• _YOUR ASSIGNMENT_
Work through the data and say how many lines contain "orange". The number alone is the answer.

• _DATA EXTRACT_
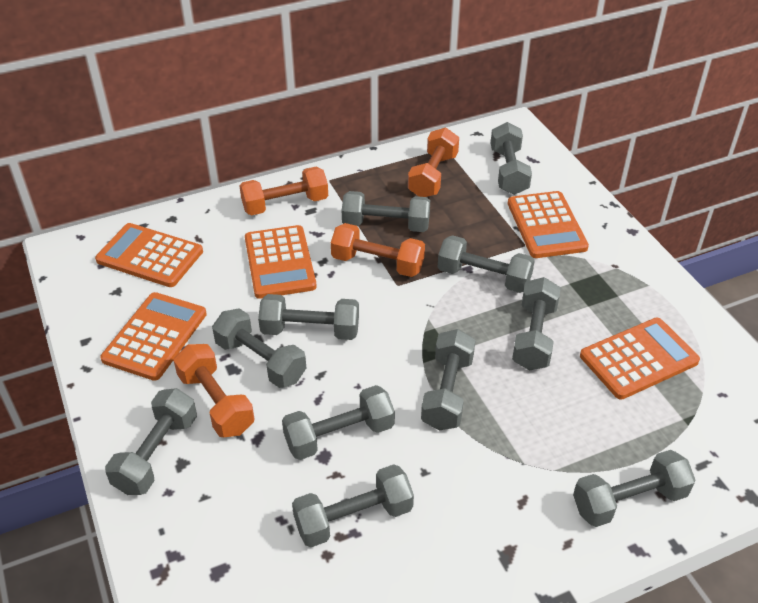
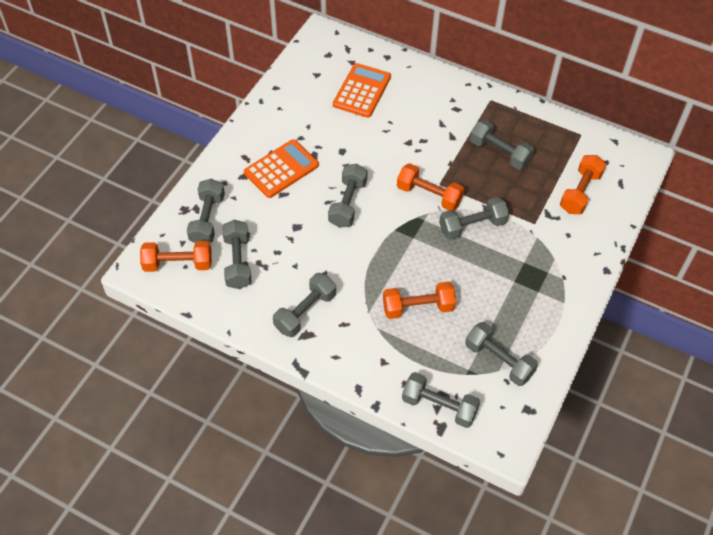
grey dumbbell: 11 -> 8
orange calculator: 5 -> 2

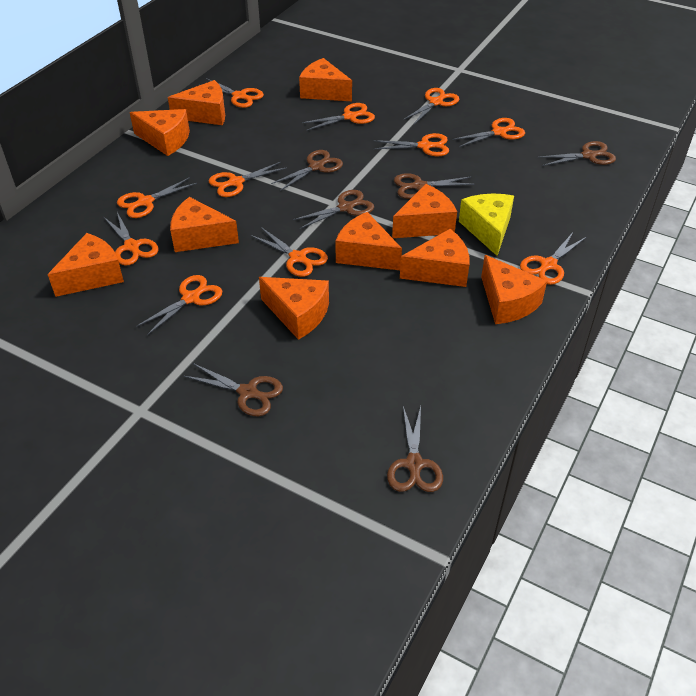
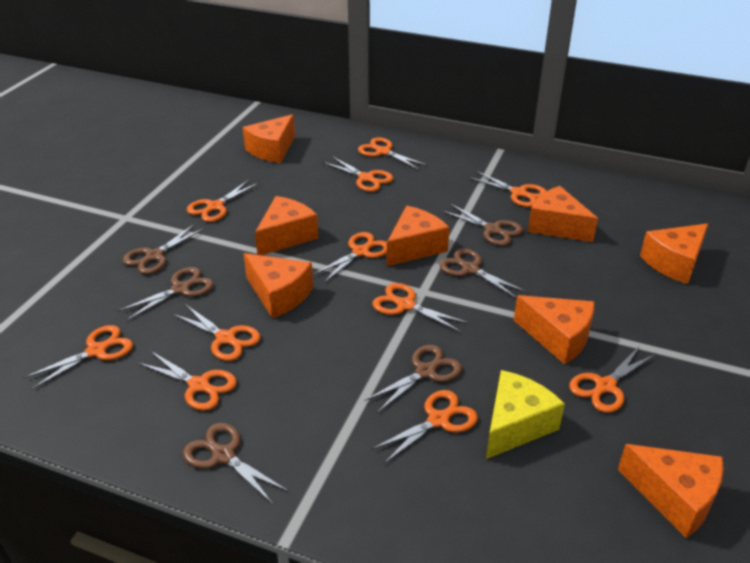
orange cheese: 10 -> 8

• _ANSWER FOR THIS EXERCISE_
2